The problem → I need each line of the entries below that includes the string "marker".

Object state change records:

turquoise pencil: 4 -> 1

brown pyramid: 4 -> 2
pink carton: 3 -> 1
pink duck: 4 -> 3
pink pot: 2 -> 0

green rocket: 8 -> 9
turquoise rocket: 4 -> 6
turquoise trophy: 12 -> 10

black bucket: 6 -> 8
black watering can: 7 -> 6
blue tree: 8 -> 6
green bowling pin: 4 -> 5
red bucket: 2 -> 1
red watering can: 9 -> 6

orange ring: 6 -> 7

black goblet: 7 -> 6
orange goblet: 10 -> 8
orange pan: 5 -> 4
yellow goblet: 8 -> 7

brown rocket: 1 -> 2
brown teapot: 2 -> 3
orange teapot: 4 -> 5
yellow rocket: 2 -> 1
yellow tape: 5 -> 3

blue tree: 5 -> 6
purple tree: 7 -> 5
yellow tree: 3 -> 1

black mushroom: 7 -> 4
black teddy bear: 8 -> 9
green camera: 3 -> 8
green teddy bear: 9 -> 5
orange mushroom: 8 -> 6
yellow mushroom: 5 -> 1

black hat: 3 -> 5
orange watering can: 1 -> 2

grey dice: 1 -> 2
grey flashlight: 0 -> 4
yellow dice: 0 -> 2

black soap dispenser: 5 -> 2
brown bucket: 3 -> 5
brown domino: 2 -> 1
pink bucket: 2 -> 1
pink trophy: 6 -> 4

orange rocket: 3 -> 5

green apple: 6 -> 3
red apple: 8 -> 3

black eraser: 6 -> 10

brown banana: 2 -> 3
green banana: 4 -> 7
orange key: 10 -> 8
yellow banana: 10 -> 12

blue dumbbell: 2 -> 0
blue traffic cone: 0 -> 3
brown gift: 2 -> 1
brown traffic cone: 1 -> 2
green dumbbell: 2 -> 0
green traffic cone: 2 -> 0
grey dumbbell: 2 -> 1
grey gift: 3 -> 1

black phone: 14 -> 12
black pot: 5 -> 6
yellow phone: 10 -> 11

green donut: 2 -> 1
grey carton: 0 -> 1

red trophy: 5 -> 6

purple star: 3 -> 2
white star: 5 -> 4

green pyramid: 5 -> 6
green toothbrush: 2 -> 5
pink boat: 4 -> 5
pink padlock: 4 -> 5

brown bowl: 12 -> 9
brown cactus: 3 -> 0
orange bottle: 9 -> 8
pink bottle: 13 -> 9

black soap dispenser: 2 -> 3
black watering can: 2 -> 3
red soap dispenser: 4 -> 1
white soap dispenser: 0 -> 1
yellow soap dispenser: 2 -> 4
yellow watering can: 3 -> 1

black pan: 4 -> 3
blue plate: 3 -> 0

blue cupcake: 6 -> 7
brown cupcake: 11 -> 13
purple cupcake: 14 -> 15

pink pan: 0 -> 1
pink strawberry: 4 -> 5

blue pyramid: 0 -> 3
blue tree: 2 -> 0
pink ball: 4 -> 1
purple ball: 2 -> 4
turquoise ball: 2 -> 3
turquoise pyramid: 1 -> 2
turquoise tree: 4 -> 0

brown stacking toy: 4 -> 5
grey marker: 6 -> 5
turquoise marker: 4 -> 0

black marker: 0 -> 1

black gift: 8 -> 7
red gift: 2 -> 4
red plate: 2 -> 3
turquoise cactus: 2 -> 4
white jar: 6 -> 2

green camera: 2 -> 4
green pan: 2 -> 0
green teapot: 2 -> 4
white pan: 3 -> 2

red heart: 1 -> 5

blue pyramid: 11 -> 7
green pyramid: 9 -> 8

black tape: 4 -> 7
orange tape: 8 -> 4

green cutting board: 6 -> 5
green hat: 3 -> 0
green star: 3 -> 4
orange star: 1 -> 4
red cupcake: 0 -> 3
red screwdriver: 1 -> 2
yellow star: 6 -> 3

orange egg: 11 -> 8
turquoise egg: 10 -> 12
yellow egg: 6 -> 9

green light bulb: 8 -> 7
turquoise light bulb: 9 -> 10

Answer box →
grey marker: 6 -> 5
turquoise marker: 4 -> 0
black marker: 0 -> 1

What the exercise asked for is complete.